EXERCISE REQUIREMENTS - Instruction for the data below: set down exactly the lines from the line with "yellow cone B9" to the line with "yellow plate D9:E9", inclusive, and no others.

STORED DATA -
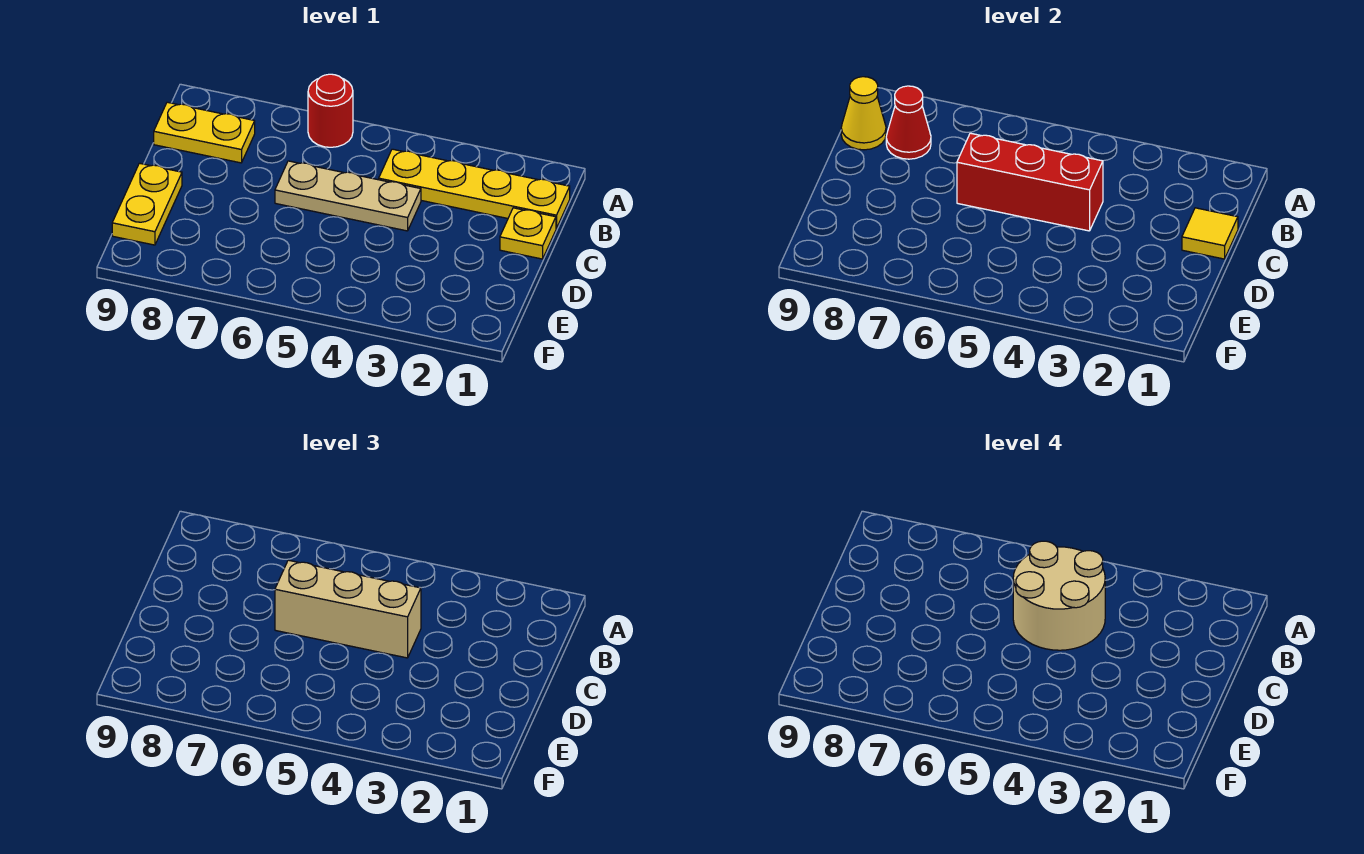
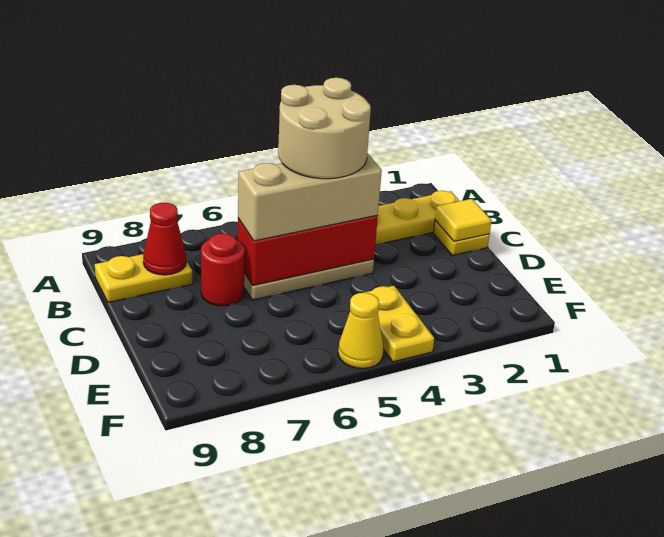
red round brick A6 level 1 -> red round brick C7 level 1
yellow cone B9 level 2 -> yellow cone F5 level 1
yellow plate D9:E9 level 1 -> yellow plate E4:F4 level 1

* * *

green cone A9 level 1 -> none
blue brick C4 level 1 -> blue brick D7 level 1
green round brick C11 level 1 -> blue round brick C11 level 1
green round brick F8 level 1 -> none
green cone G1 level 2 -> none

* * *

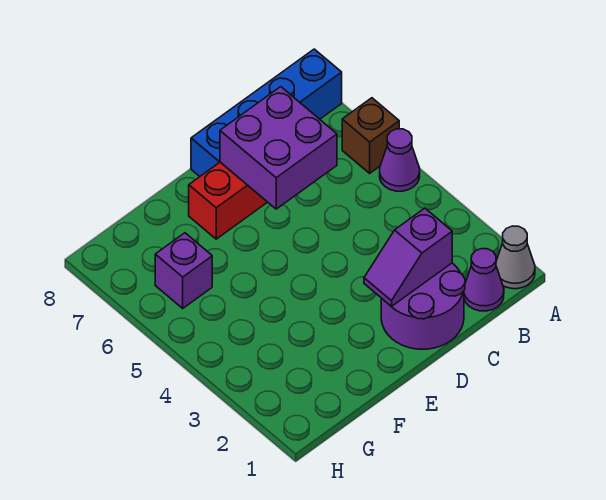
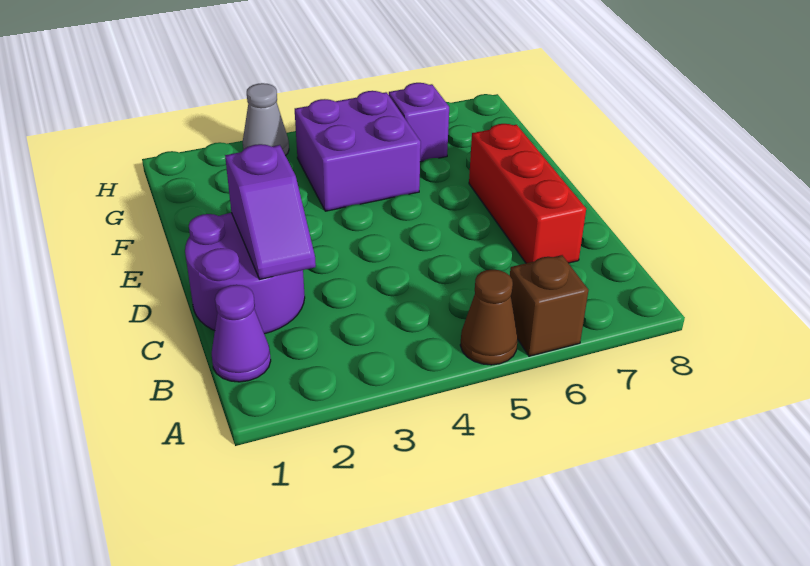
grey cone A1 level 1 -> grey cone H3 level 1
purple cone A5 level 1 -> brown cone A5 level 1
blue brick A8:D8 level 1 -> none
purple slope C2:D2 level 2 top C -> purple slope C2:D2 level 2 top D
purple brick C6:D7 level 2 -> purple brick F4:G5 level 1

EXERCISE ANSWER -
yellow cone B9 level 2 -> yellow cone F5 level 1
yellow plate D9:E9 level 1 -> yellow plate E4:F4 level 1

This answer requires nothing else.